Data records =

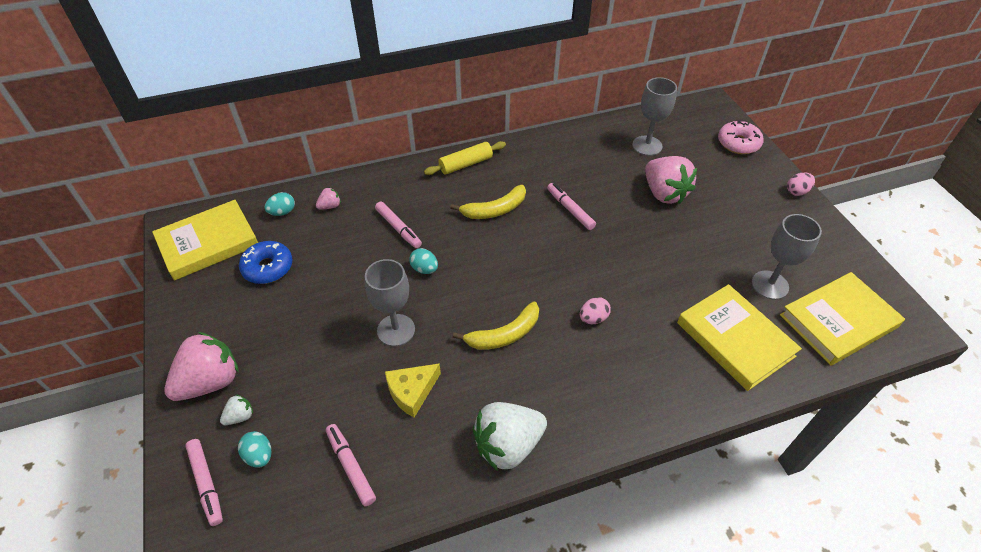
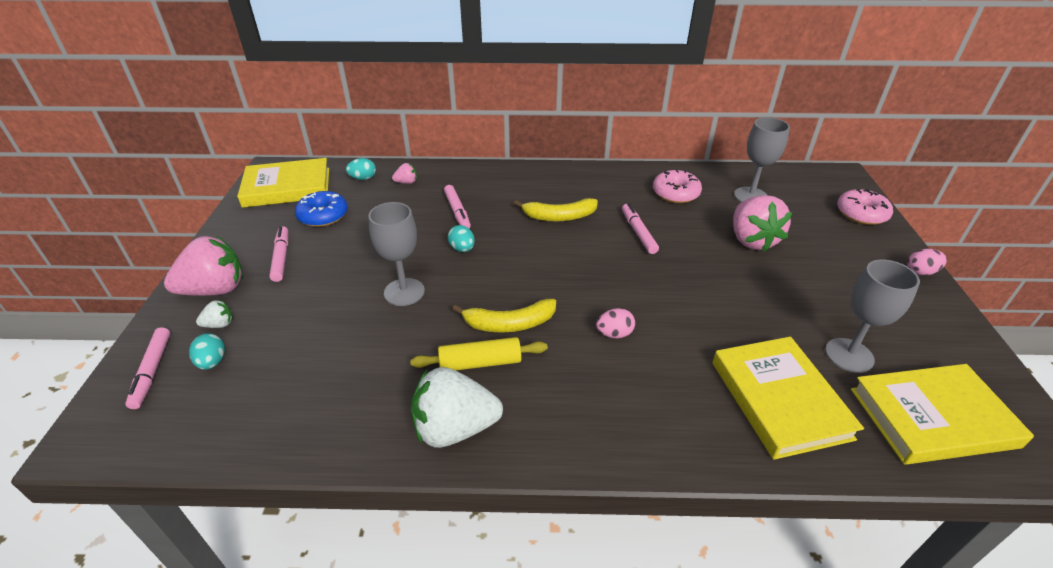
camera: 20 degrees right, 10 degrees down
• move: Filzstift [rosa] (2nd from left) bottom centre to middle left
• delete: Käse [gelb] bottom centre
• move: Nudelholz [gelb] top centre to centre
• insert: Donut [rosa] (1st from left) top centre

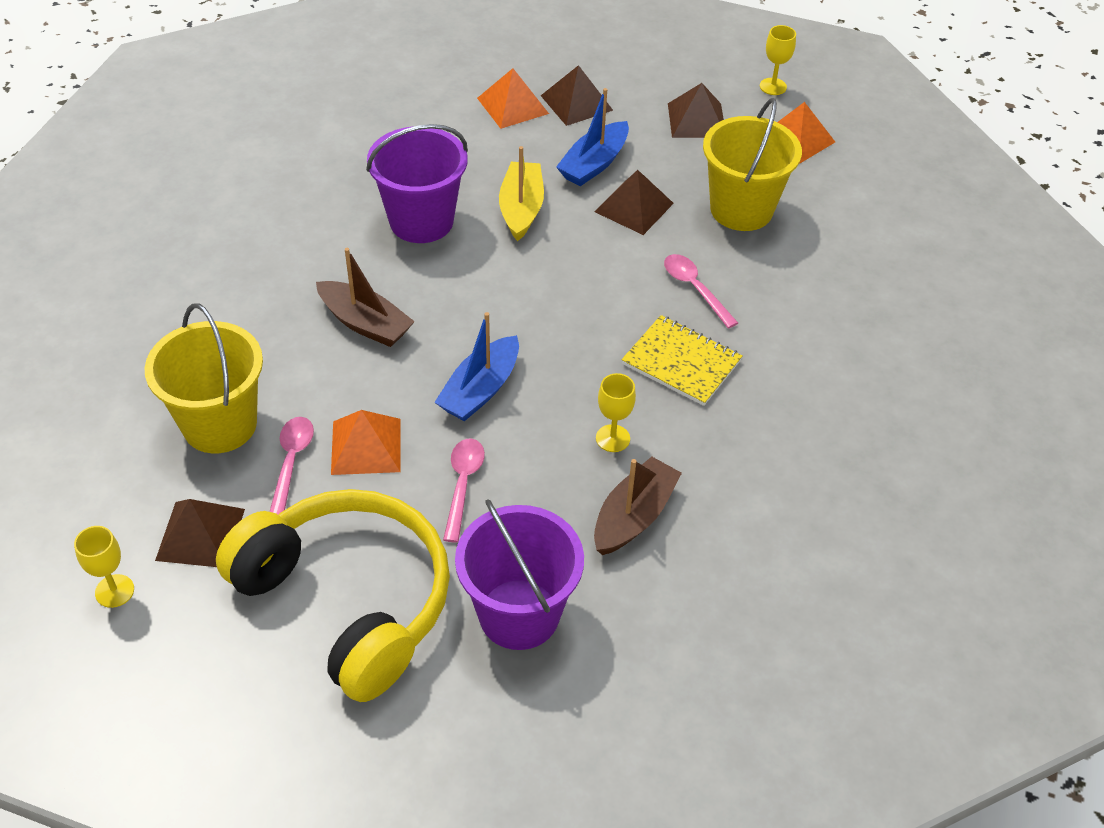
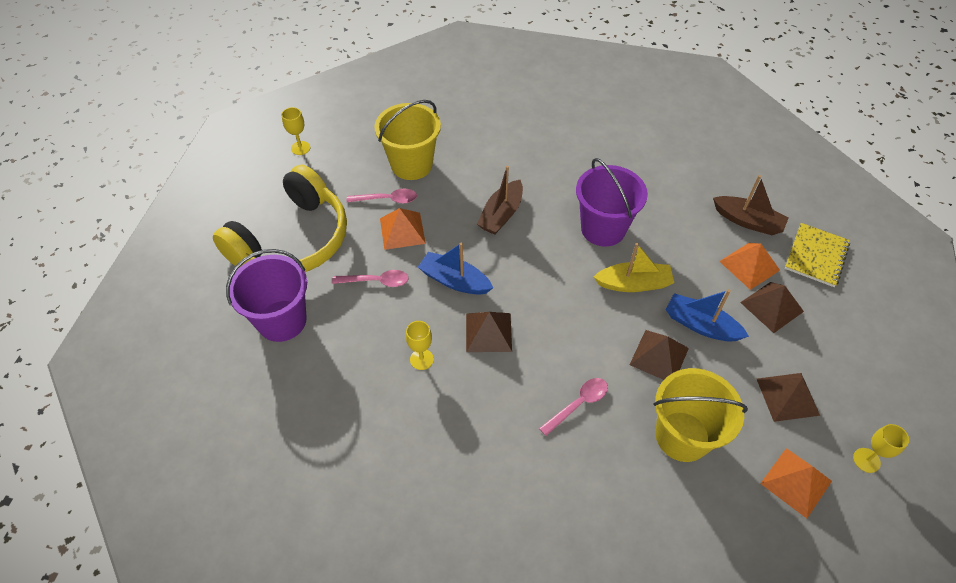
camera: 85 degrees right, 5 degrees up
• move: Pyramide [braun] (1st from left) middle left to centre
• move: Boot [braun] (2nd from left) centre to middle right
• move: Notizbuch [gelb] centre to middle right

Action item = Search the material above for the word "bottom", then copy each line that holds it.

Completed exercise =
• move: Filzstift [rosa] (2nd from left) bottom centre to middle left
• delete: Käse [gelb] bottom centre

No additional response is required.